**WORK ORDER**
From the entries below, copy every line that has the word "none".

**LISTED RECORDS**
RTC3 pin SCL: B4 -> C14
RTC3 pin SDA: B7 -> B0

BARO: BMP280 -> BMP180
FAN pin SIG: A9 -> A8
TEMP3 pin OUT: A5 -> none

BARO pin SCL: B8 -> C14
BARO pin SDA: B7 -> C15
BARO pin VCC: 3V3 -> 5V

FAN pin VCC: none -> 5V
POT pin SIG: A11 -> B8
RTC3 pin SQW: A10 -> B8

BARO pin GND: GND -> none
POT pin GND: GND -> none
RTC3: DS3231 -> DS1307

**RESPONSE**
TEMP3 pin OUT: A5 -> none
FAN pin VCC: none -> 5V
BARO pin GND: GND -> none
POT pin GND: GND -> none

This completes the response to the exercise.